**THE DATA:**
=-=-=-=-=

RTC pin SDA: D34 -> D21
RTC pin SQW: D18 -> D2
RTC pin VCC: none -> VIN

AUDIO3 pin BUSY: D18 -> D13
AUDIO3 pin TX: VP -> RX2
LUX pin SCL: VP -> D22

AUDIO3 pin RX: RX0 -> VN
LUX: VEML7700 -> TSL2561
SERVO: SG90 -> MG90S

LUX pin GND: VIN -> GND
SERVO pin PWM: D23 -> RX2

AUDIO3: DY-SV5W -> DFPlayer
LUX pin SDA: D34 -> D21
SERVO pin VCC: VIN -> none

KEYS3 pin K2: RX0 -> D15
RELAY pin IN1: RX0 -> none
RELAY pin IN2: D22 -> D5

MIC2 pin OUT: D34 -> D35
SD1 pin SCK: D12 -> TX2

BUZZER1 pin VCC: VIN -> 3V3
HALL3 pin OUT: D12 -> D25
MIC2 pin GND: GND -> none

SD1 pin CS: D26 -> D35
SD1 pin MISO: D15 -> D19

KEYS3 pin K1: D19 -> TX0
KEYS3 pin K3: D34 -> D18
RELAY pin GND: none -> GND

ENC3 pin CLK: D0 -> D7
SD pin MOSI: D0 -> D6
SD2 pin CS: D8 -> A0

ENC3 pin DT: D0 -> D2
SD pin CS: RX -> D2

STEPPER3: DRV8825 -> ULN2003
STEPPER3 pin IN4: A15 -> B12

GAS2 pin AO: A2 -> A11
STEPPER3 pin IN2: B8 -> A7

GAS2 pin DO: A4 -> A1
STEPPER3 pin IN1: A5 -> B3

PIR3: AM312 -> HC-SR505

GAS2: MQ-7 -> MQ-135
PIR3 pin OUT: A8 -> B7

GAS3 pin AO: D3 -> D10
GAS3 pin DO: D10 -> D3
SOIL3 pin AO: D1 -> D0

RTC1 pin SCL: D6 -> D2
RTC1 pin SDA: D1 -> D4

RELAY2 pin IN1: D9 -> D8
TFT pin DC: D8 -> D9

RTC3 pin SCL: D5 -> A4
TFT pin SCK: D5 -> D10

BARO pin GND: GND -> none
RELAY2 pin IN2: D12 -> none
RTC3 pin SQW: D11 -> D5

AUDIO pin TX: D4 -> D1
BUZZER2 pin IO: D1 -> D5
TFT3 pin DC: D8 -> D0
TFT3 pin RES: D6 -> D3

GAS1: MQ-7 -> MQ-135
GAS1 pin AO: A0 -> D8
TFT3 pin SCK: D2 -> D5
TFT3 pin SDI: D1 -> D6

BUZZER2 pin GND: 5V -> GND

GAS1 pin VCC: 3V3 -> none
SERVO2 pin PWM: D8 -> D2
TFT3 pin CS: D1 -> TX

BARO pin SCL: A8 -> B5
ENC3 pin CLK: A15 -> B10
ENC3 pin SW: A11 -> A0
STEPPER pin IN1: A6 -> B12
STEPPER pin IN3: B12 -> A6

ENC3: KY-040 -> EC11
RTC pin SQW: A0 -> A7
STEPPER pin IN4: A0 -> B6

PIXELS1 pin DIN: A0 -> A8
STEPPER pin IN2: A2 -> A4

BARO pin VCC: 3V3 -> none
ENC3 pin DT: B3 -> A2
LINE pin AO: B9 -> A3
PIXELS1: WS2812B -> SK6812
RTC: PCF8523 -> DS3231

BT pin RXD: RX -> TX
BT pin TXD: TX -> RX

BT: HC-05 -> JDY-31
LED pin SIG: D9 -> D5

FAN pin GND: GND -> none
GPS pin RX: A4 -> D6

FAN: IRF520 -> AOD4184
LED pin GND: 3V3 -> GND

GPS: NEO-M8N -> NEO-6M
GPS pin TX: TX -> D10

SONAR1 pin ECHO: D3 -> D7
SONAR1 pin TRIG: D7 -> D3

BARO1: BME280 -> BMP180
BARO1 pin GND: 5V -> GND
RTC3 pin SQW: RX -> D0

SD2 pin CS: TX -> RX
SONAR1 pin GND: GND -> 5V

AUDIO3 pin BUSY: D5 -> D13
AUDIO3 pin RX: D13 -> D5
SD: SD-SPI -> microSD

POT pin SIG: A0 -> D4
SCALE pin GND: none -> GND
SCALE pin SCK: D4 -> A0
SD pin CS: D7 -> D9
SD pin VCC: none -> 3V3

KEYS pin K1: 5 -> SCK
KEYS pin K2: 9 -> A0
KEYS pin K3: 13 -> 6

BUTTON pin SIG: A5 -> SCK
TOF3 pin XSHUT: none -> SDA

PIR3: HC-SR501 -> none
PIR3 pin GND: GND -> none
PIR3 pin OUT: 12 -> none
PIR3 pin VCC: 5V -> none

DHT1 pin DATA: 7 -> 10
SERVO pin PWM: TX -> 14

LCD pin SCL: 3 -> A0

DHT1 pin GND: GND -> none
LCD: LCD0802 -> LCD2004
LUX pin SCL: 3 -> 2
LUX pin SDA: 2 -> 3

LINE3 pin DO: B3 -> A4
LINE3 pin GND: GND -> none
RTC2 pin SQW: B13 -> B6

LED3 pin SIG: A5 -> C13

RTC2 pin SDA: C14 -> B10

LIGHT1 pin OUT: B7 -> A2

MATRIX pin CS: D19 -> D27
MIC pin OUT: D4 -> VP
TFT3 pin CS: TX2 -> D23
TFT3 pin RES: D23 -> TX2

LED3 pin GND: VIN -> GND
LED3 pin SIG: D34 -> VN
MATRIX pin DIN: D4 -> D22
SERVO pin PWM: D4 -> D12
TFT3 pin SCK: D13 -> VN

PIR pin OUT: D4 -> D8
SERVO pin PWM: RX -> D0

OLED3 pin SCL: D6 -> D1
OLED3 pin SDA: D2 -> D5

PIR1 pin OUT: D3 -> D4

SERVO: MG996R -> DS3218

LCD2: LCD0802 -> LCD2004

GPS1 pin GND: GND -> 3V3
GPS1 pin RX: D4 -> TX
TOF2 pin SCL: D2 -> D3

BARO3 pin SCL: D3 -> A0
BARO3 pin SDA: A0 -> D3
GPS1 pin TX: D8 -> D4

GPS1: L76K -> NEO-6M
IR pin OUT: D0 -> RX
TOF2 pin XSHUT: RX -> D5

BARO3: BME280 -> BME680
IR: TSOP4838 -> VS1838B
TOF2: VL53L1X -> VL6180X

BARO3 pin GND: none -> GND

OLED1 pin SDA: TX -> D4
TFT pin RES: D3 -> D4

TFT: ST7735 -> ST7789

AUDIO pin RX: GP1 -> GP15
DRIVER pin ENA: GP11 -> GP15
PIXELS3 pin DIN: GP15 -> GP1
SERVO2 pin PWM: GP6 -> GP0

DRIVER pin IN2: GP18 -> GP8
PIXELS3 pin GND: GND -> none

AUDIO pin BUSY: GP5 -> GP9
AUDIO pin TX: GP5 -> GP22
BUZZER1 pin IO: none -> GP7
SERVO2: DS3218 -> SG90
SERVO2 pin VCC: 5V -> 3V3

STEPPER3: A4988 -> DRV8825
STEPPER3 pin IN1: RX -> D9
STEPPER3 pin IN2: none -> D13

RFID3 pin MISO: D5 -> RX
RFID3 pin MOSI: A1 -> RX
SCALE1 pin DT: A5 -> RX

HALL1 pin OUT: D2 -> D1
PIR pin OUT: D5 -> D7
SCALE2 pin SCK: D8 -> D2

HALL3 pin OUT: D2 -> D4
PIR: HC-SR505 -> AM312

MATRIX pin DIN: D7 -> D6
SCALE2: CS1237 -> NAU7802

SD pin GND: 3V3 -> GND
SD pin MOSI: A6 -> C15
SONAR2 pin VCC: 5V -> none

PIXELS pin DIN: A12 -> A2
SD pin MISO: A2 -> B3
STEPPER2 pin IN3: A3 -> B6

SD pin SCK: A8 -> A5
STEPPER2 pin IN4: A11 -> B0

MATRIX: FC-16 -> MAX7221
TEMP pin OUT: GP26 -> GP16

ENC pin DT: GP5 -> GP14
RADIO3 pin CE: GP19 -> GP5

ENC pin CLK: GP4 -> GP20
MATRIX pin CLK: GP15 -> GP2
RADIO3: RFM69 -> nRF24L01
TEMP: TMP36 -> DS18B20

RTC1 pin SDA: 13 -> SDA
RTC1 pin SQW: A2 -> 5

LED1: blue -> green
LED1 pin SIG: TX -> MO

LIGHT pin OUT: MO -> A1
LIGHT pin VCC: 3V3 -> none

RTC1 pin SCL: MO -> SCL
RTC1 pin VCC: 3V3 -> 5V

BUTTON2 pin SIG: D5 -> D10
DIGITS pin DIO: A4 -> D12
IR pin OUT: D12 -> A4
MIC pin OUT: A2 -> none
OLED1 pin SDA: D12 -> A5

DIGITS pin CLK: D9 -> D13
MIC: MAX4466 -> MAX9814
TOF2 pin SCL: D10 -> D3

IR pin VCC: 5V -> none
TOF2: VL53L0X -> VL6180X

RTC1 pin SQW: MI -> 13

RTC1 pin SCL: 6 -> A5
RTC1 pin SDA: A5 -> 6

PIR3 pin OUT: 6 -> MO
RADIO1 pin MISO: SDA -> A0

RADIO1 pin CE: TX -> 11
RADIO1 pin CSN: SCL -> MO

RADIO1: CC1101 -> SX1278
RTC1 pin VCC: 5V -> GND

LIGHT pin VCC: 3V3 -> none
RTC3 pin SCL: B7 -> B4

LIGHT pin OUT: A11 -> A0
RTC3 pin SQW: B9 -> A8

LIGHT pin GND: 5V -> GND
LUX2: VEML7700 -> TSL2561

=-=-=-=-=

**YOUR ASSIGNMENT:** Check the entries above for the word "BUSY" and copy every line where it turns up.

**RESULT OF THE TASK:**
AUDIO3 pin BUSY: D18 -> D13
AUDIO3 pin BUSY: D5 -> D13
AUDIO pin BUSY: GP5 -> GP9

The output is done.